== Data supplied

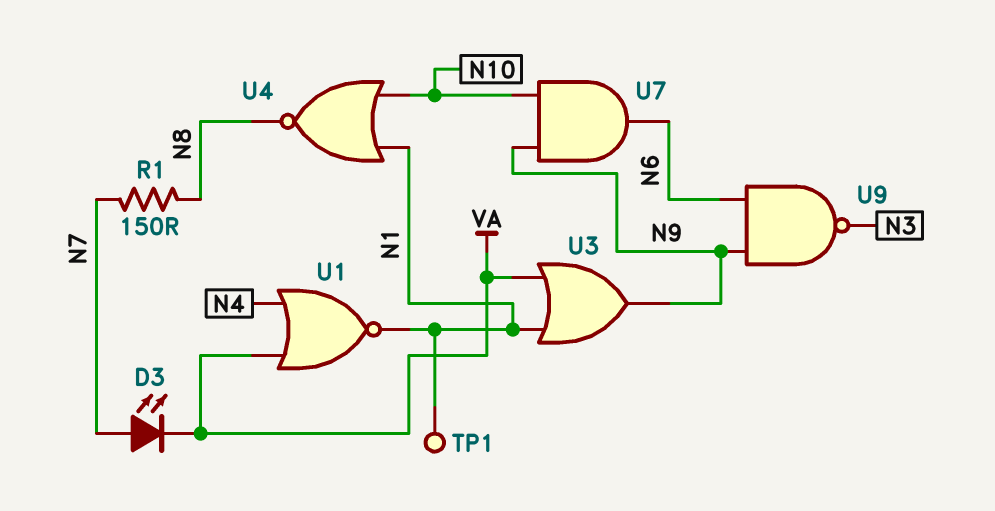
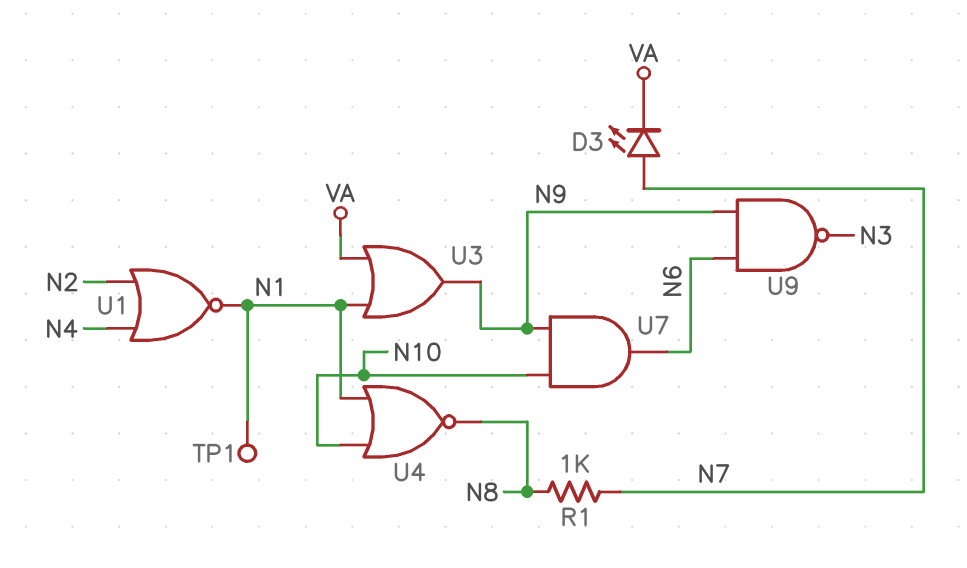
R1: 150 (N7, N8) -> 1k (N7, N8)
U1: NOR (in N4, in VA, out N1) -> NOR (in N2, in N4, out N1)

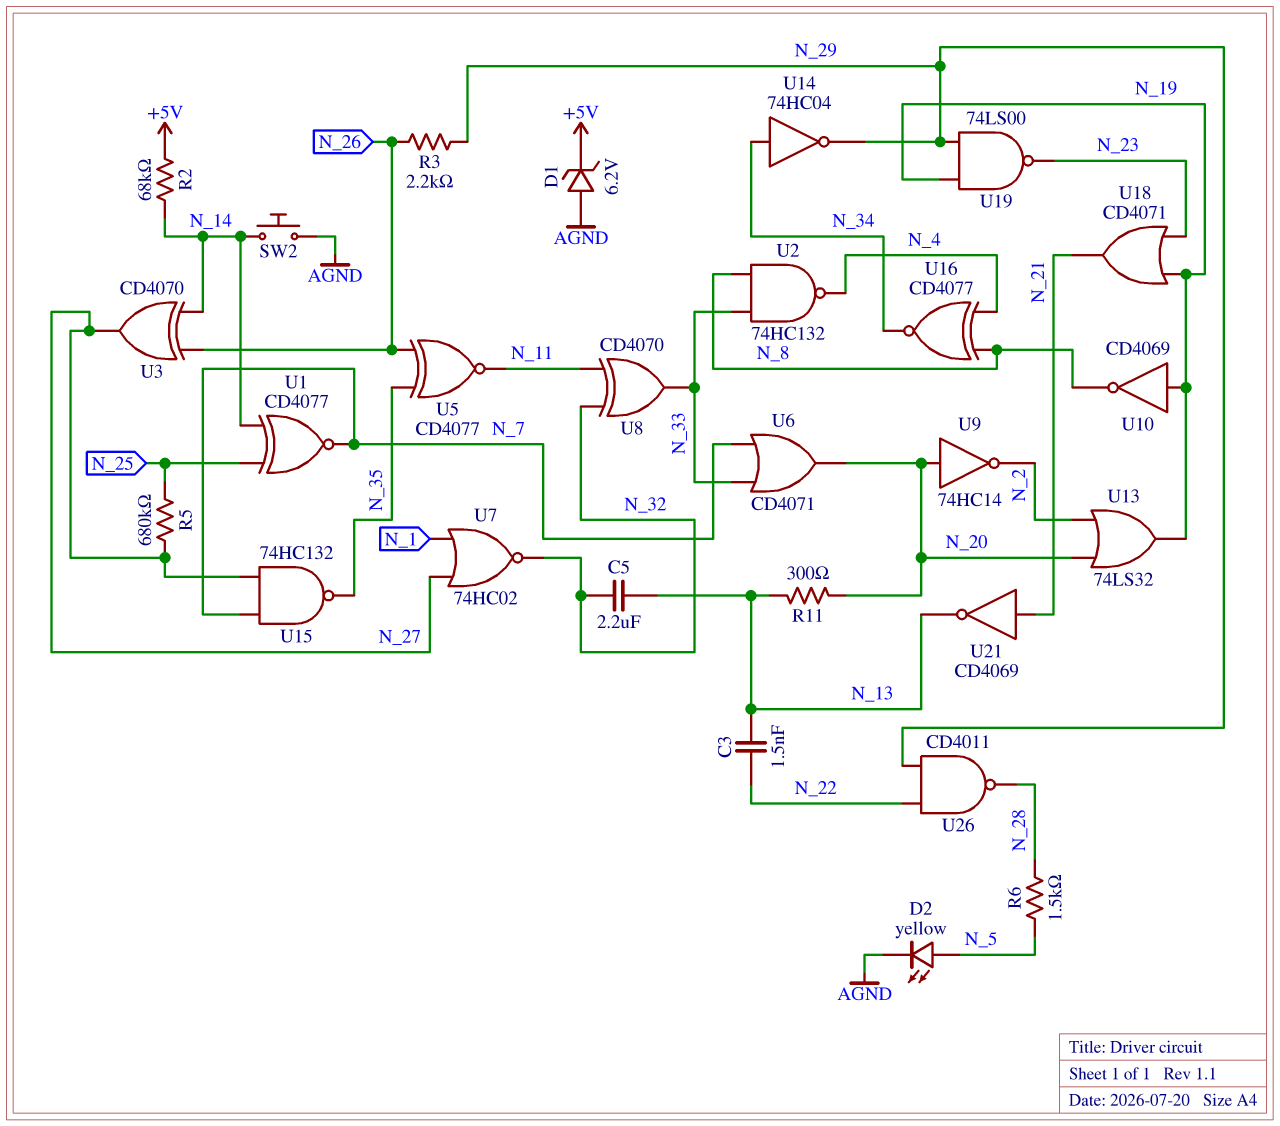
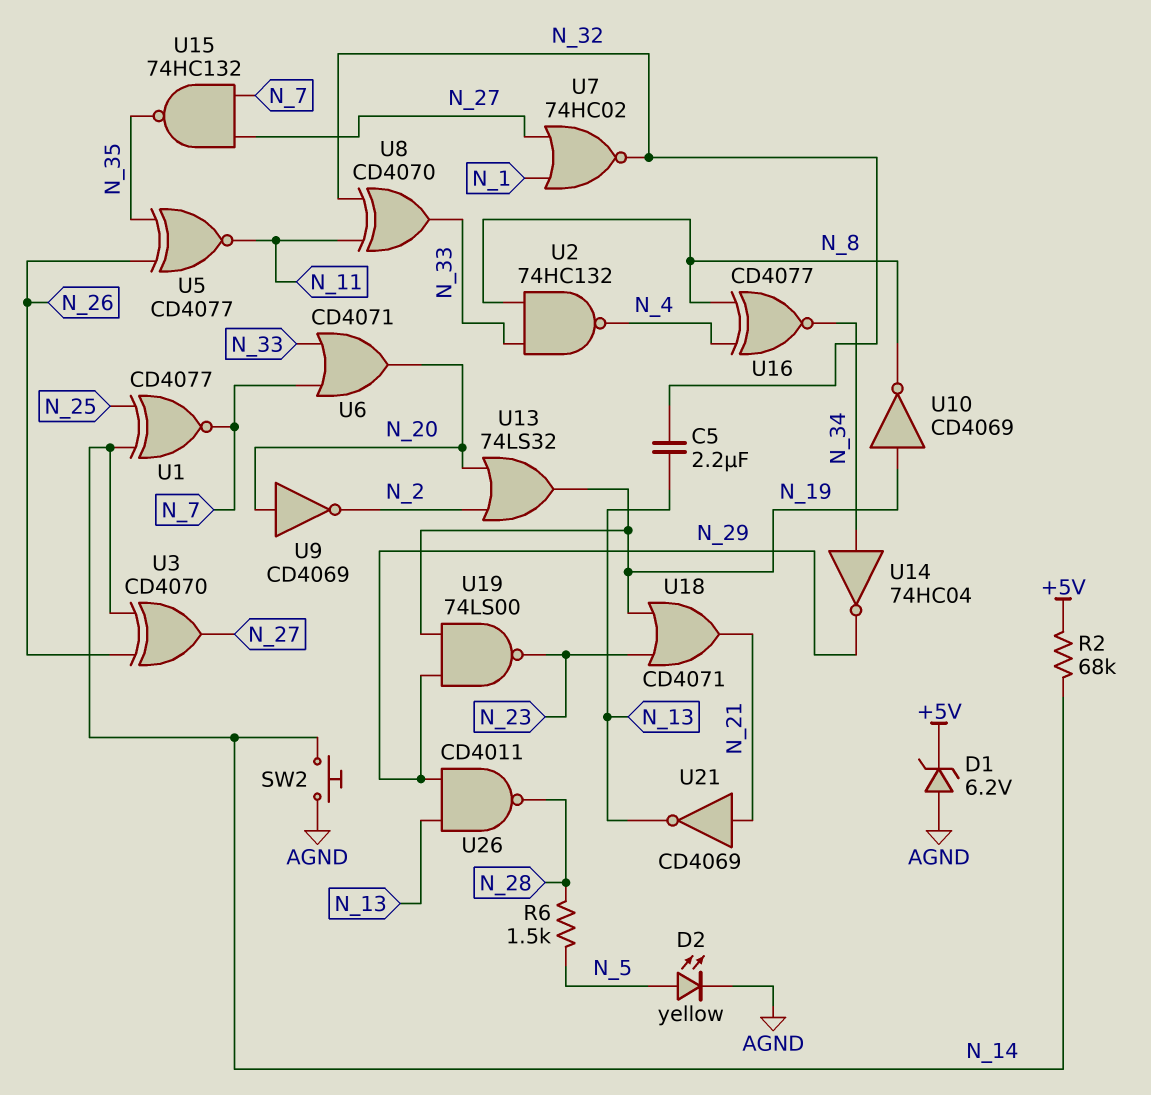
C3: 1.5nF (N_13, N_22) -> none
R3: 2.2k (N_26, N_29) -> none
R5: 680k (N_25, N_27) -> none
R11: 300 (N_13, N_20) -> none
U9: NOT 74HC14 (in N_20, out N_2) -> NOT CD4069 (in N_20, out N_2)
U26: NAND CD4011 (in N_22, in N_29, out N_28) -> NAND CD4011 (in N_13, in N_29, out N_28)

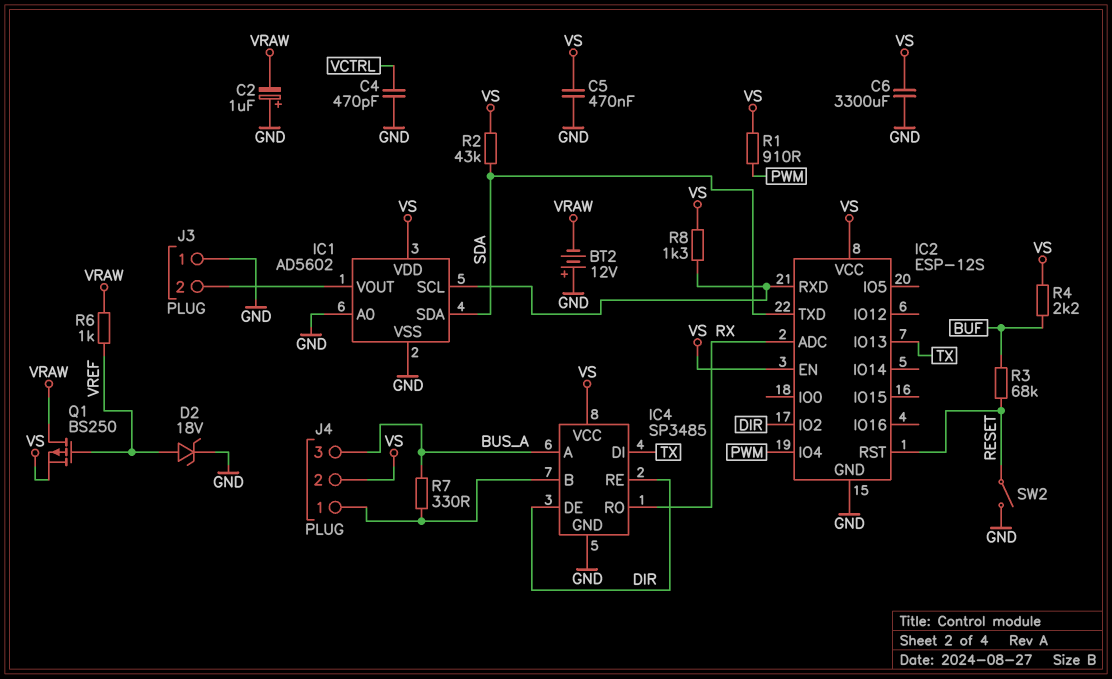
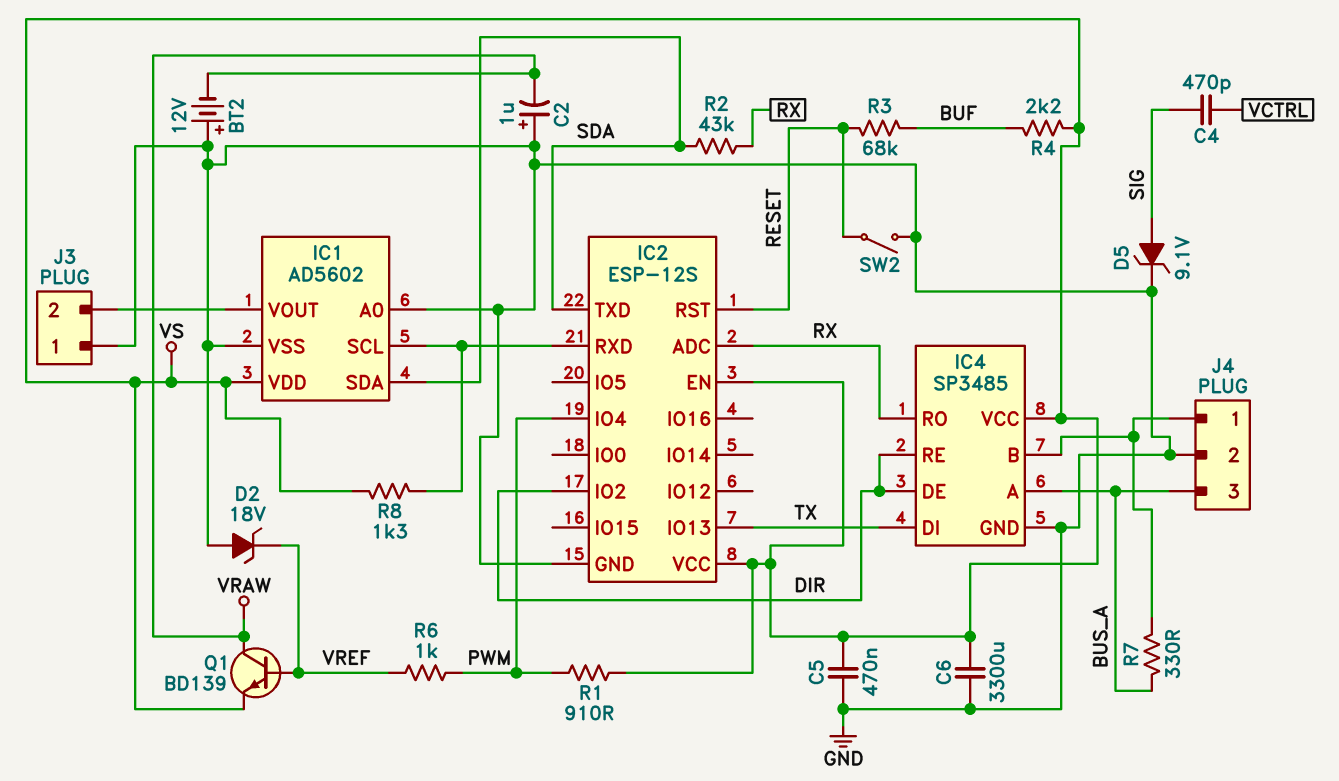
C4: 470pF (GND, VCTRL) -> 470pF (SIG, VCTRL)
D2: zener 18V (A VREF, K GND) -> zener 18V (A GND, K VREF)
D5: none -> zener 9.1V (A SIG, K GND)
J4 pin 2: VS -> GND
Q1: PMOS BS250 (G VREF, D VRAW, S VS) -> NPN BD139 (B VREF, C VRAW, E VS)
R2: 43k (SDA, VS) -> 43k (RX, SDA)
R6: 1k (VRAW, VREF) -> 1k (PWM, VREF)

====

**Activity**
Whatever else the listing above holds, retype exactly only the lines from the one containing "R3: 2.2k (N_26, N_29) -> none" to the one containing "U26: NAND CD4011", both ends kept.

**Result below**
R3: 2.2k (N_26, N_29) -> none
R5: 680k (N_25, N_27) -> none
R11: 300 (N_13, N_20) -> none
U9: NOT 74HC14 (in N_20, out N_2) -> NOT CD4069 (in N_20, out N_2)
U26: NAND CD4011 (in N_22, in N_29, out N_28) -> NAND CD4011 (in N_13, in N_29, out N_28)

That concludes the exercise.